Set the pictures aside and transcribe exactly the lines from the one containing "U206 pin INH: +5V -> GND" through the final line of the records.

[Supplied information — start]

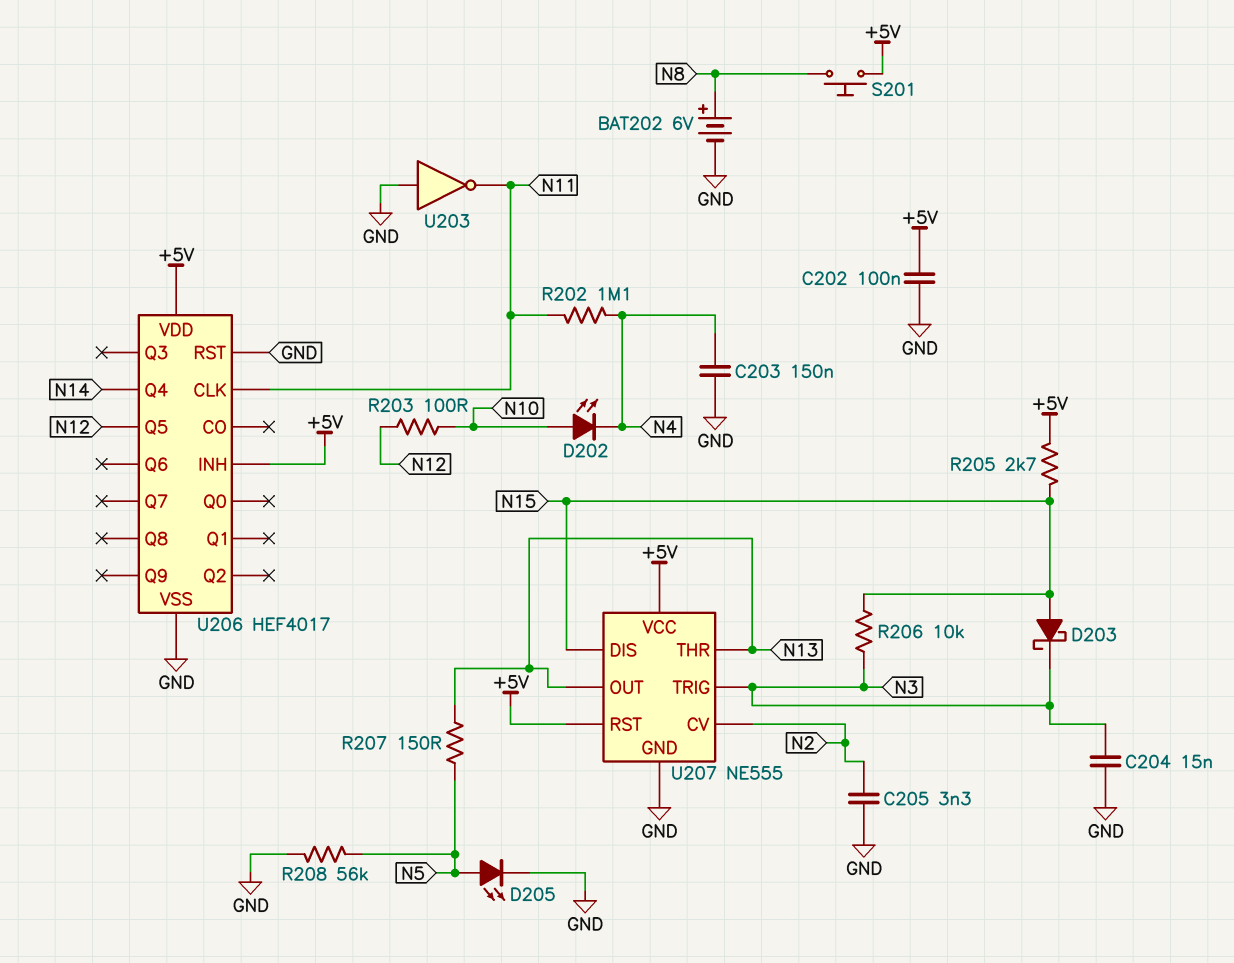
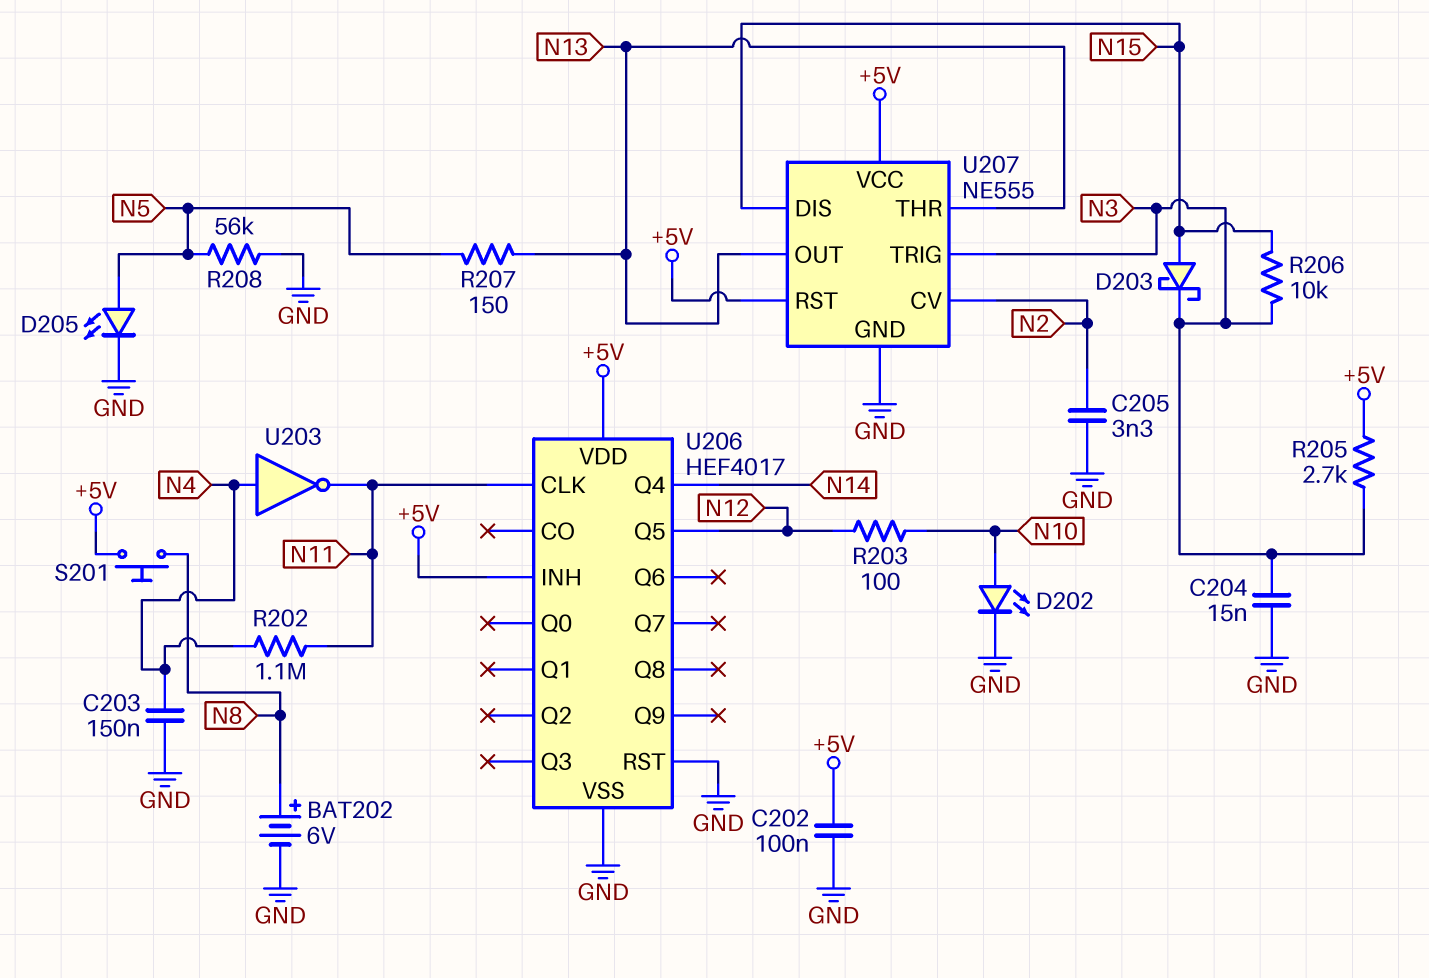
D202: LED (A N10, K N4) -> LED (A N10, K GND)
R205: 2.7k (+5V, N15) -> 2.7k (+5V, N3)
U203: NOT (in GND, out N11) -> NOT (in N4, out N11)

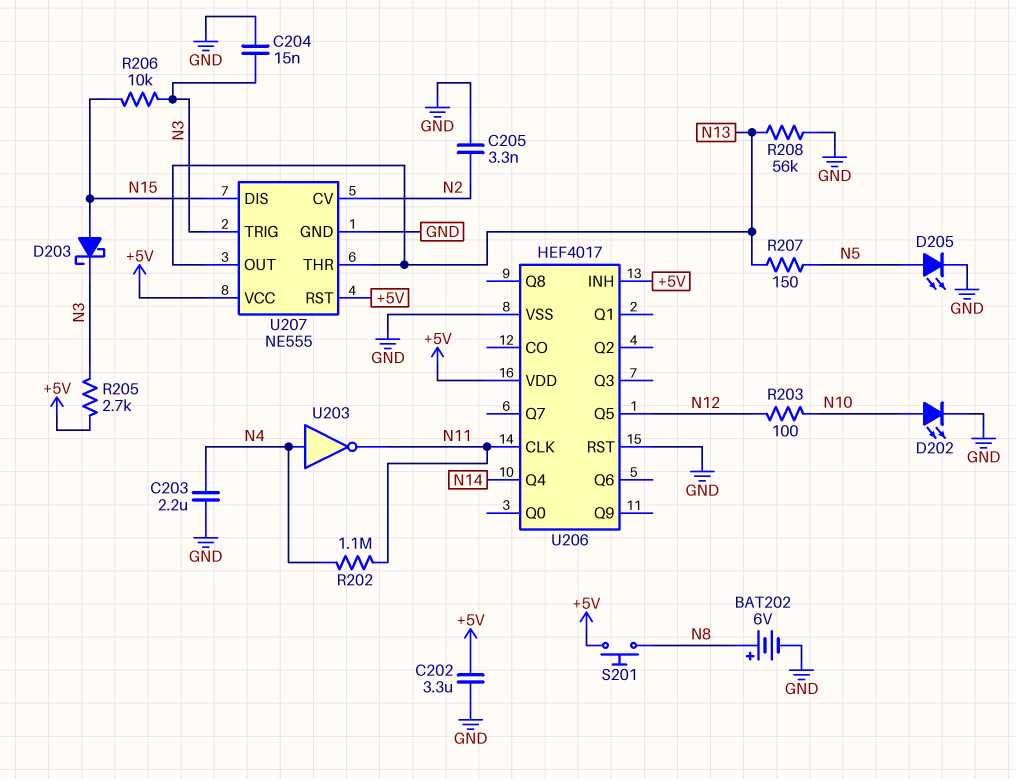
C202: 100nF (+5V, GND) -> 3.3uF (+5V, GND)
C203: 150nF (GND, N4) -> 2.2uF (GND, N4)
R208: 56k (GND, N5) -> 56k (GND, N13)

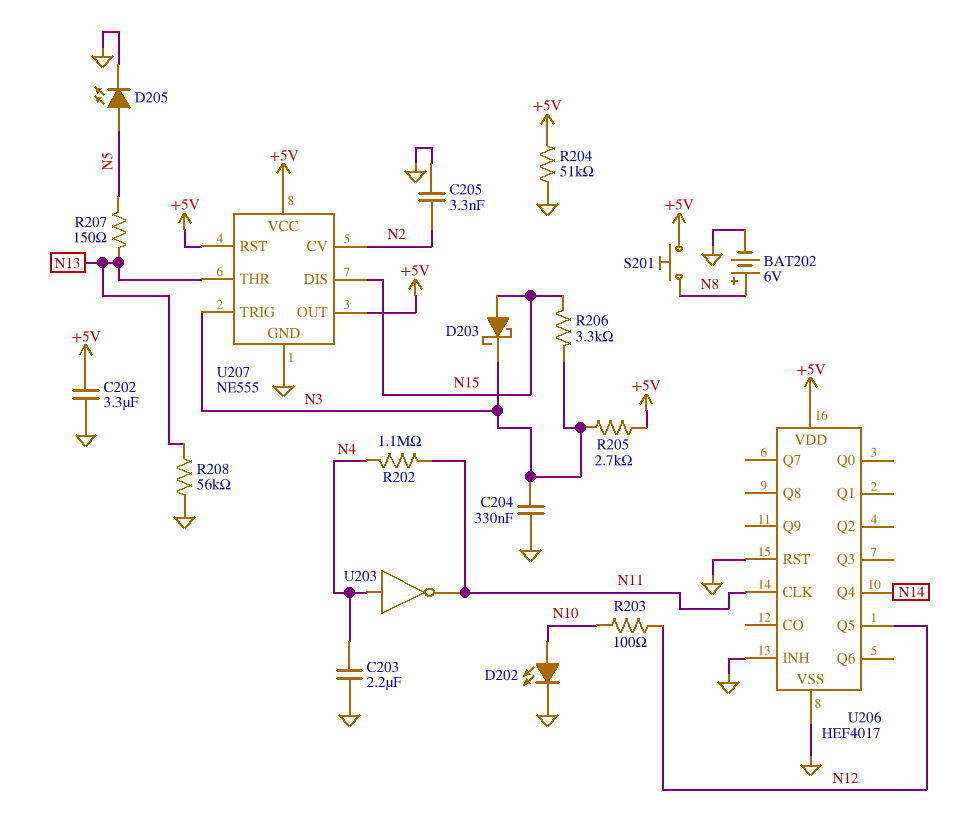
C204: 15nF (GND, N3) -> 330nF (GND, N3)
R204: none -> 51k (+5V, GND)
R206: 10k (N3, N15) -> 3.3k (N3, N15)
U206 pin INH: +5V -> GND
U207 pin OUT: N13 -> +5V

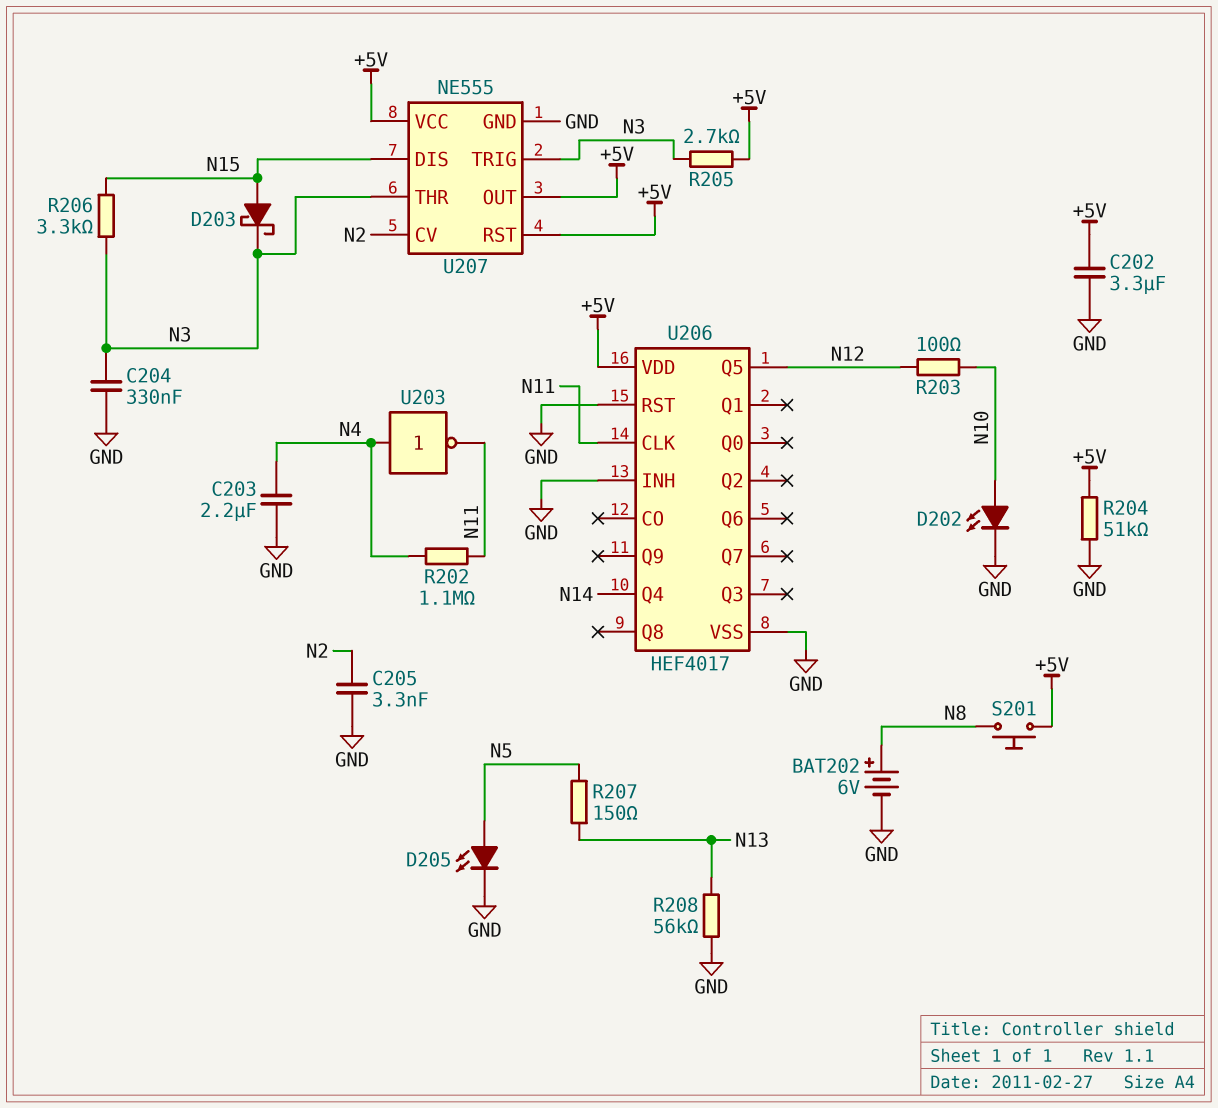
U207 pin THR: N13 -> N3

[Supplied information — finish]

## Task output
U206 pin INH: +5V -> GND
U207 pin OUT: N13 -> +5V

U207 pin THR: N13 -> N3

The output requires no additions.